Top of The input
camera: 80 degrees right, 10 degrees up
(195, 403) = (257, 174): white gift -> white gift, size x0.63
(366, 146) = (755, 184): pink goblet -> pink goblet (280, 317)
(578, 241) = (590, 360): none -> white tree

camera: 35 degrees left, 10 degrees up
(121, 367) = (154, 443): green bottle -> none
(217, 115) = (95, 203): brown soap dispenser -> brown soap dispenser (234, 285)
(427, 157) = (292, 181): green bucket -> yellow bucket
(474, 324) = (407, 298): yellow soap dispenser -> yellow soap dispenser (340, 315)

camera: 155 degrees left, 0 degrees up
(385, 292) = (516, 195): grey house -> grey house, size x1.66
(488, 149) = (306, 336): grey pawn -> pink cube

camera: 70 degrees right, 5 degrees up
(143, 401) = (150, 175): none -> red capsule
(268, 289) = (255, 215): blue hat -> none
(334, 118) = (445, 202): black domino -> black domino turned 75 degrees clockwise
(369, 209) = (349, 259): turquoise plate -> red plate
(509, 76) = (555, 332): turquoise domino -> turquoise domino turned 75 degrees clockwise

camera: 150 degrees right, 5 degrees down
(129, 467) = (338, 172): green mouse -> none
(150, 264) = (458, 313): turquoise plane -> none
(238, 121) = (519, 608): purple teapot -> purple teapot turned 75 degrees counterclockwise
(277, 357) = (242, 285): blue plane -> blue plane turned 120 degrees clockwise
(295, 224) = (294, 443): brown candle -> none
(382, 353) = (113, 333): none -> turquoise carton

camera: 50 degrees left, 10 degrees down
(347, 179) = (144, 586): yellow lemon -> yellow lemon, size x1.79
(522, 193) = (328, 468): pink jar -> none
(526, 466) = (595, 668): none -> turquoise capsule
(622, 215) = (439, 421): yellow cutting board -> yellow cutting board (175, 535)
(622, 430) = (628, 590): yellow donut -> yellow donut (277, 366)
Bottom of The input
> **Task to carry out**
Copy out the entries. Leave every line exactly as it is.

> **Solution to the problem**
camera: 80 degrees right, 10 degrees up
(195, 403) = (257, 174): white gift -> white gift, size x0.63
(366, 146) = (755, 184): pink goblet -> pink goblet (280, 317)
(578, 241) = (590, 360): none -> white tree

camera: 35 degrees left, 10 degrees up
(121, 367) = (154, 443): green bottle -> none
(217, 115) = (95, 203): brown soap dispenser -> brown soap dispenser (234, 285)
(427, 157) = (292, 181): green bucket -> yellow bucket
(474, 324) = (407, 298): yellow soap dispenser -> yellow soap dispenser (340, 315)

camera: 155 degrees left, 0 degrees up
(385, 292) = (516, 195): grey house -> grey house, size x1.66
(488, 149) = (306, 336): grey pawn -> pink cube

camera: 70 degrees right, 5 degrees up
(143, 401) = (150, 175): none -> red capsule
(268, 289) = (255, 215): blue hat -> none
(334, 118) = (445, 202): black domino -> black domino turned 75 degrees clockwise
(369, 209) = (349, 259): turquoise plate -> red plate
(509, 76) = (555, 332): turquoise domino -> turquoise domino turned 75 degrees clockwise

camera: 150 degrees right, 5 degrees down
(129, 467) = (338, 172): green mouse -> none
(150, 264) = (458, 313): turquoise plane -> none
(238, 121) = (519, 608): purple teapot -> purple teapot turned 75 degrees counterclockwise
(277, 357) = (242, 285): blue plane -> blue plane turned 120 degrees clockwise
(295, 224) = (294, 443): brown candle -> none
(382, 353) = (113, 333): none -> turquoise carton

camera: 50 degrees left, 10 degrees down
(347, 179) = (144, 586): yellow lemon -> yellow lemon, size x1.79
(522, 193) = (328, 468): pink jar -> none
(526, 466) = (595, 668): none -> turquoise capsule
(622, 215) = (439, 421): yellow cutting board -> yellow cutting board (175, 535)
(622, 430) = (628, 590): yellow donut -> yellow donut (277, 366)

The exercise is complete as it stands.